# Dataset content

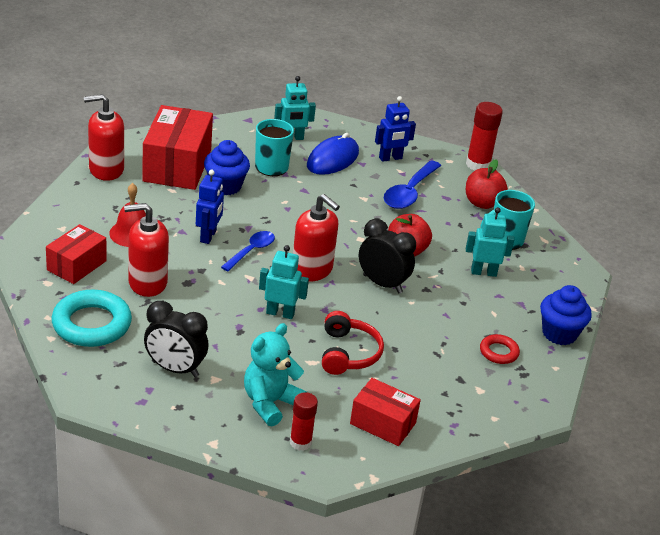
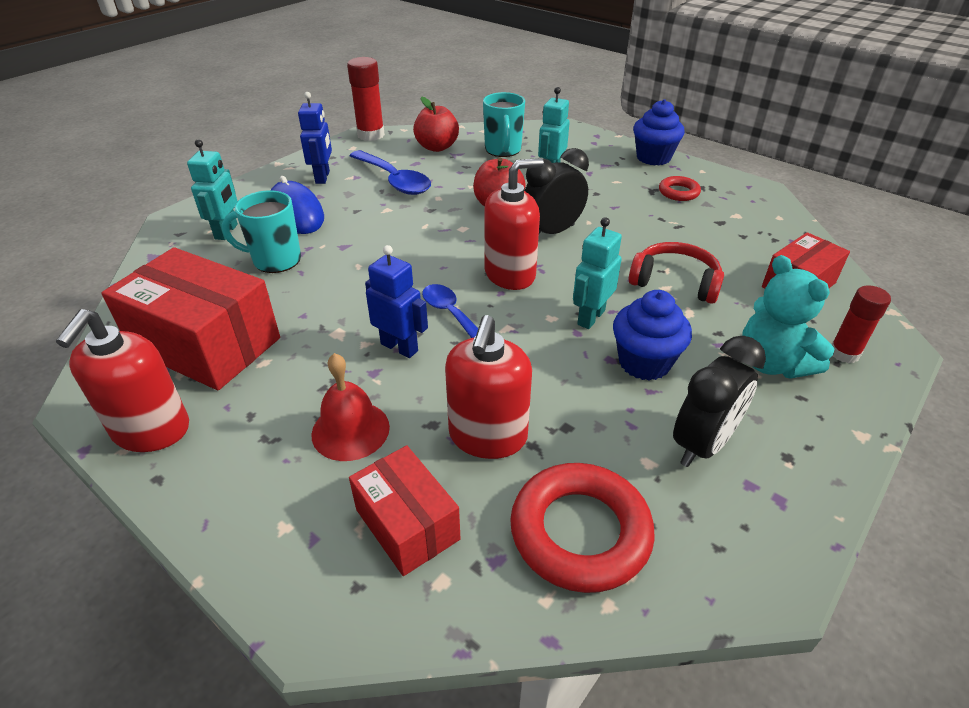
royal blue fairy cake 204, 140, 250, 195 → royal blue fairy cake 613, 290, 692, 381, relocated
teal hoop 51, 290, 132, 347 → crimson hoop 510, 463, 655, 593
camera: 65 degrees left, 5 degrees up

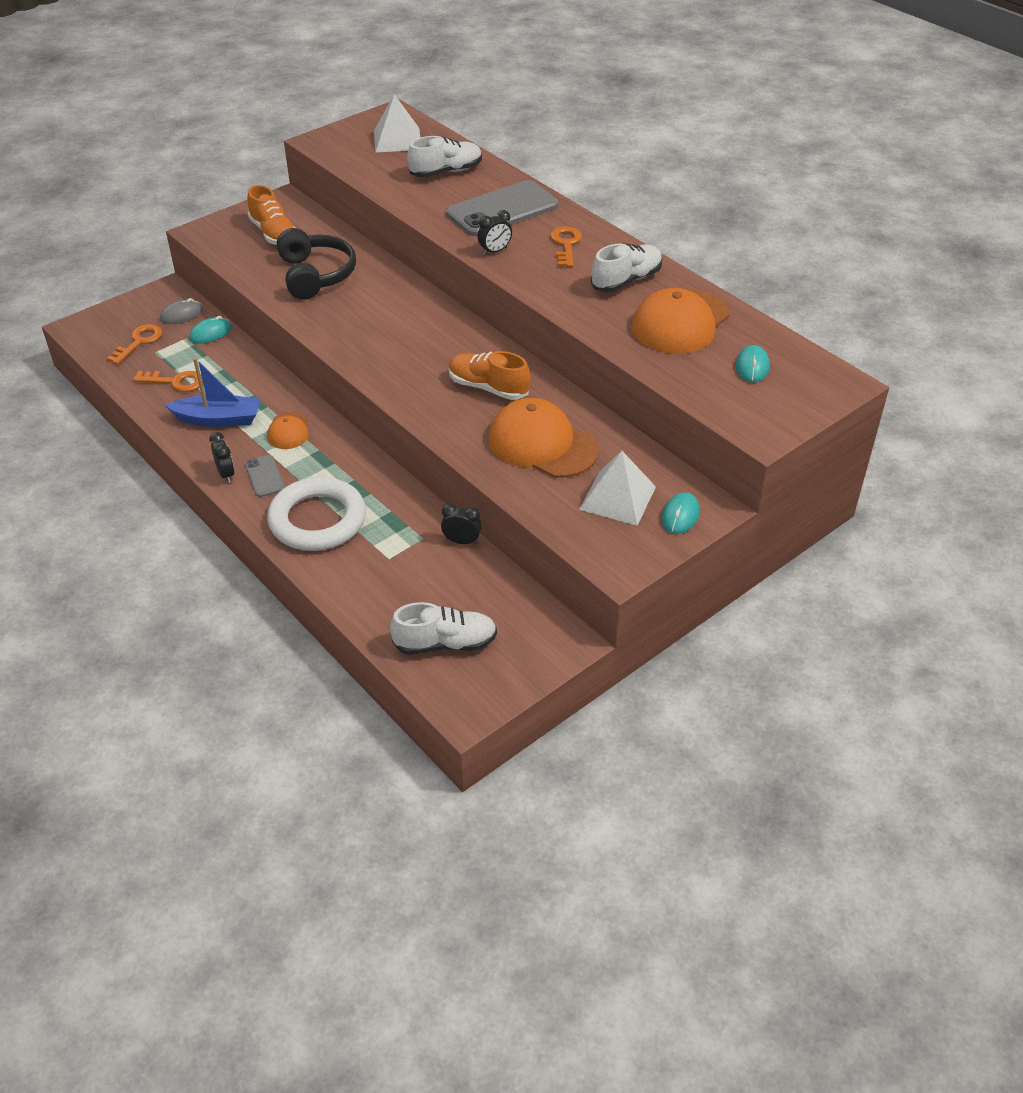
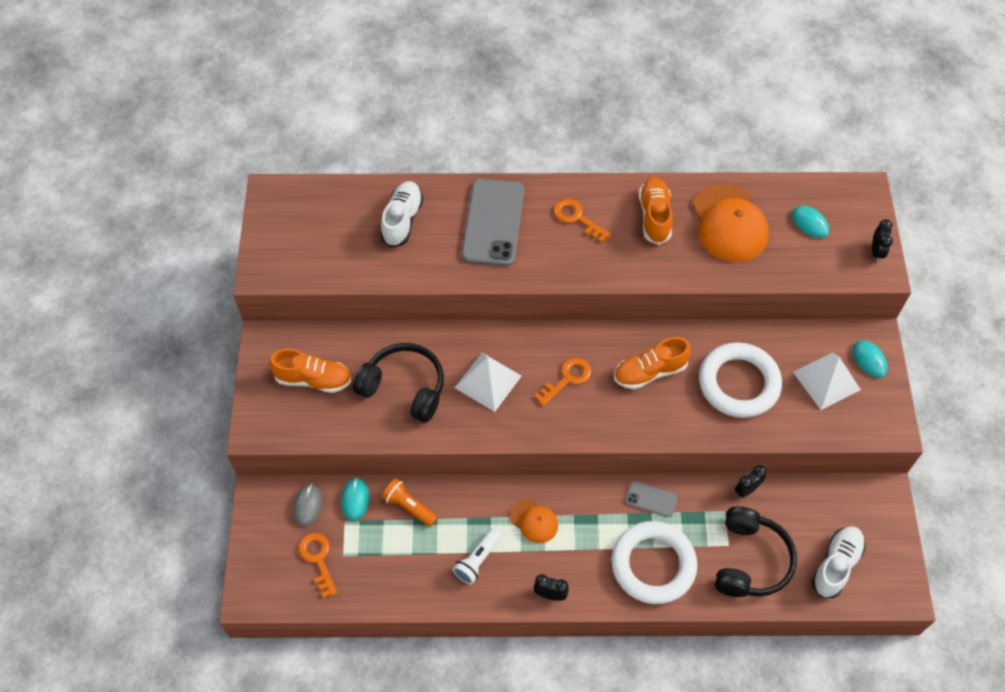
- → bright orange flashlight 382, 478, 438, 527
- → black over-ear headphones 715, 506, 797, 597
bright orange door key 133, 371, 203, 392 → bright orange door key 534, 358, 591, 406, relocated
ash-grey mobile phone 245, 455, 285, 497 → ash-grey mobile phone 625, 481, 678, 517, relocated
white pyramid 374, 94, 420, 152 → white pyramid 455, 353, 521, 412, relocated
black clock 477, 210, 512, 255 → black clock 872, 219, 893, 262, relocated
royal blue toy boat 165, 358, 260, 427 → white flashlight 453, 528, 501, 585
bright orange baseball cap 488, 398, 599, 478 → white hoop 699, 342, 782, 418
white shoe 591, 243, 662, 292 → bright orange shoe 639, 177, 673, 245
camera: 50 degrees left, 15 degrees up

---

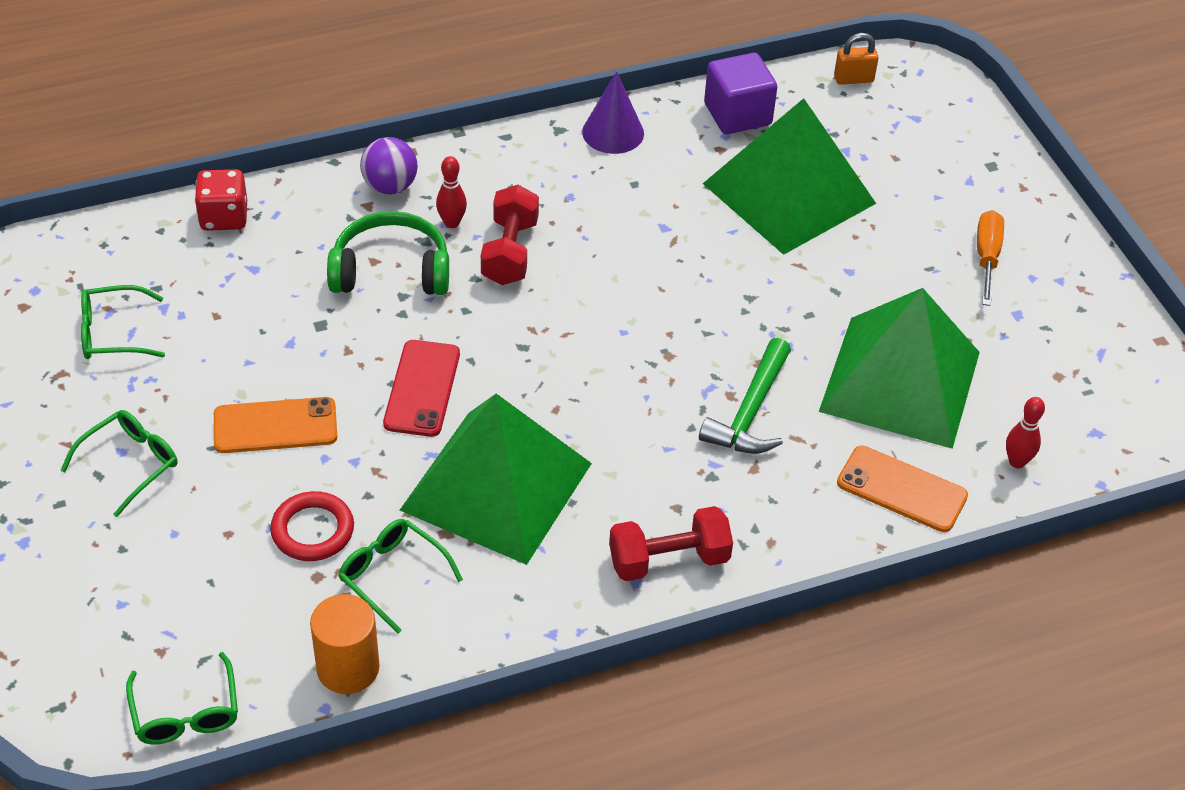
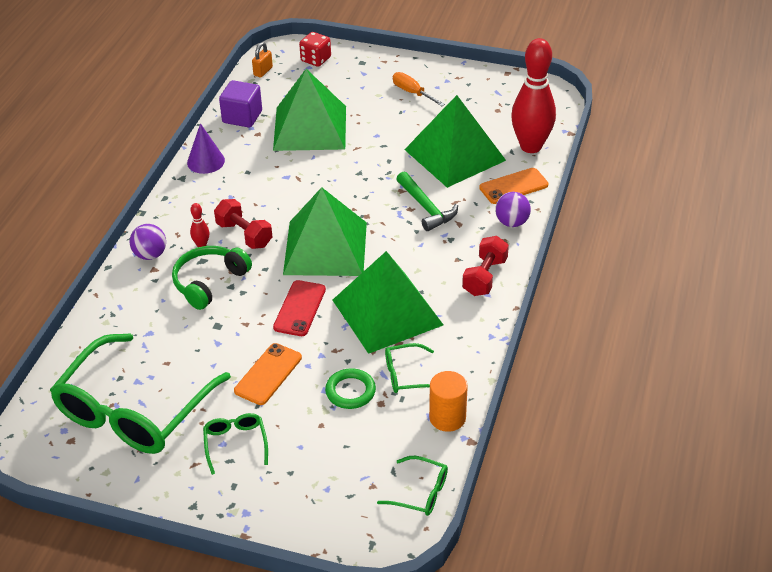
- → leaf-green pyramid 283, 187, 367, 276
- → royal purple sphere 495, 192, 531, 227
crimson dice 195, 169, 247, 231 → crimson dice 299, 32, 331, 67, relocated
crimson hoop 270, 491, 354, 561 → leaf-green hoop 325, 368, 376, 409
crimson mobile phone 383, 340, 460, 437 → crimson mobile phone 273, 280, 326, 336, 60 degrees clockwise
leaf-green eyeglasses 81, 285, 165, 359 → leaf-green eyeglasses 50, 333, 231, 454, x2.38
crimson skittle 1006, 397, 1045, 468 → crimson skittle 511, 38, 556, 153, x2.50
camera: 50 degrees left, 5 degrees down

# Task directions
Nothing should appear in the answer except the lines above from the line with "royal blue fairy cake 204, 140, 250, 195" through the line with "teal hoop 51, 290, 132, 347", both included, written out exactly.

# Output for this exercise
royal blue fairy cake 204, 140, 250, 195 → royal blue fairy cake 613, 290, 692, 381, relocated
teal hoop 51, 290, 132, 347 → crimson hoop 510, 463, 655, 593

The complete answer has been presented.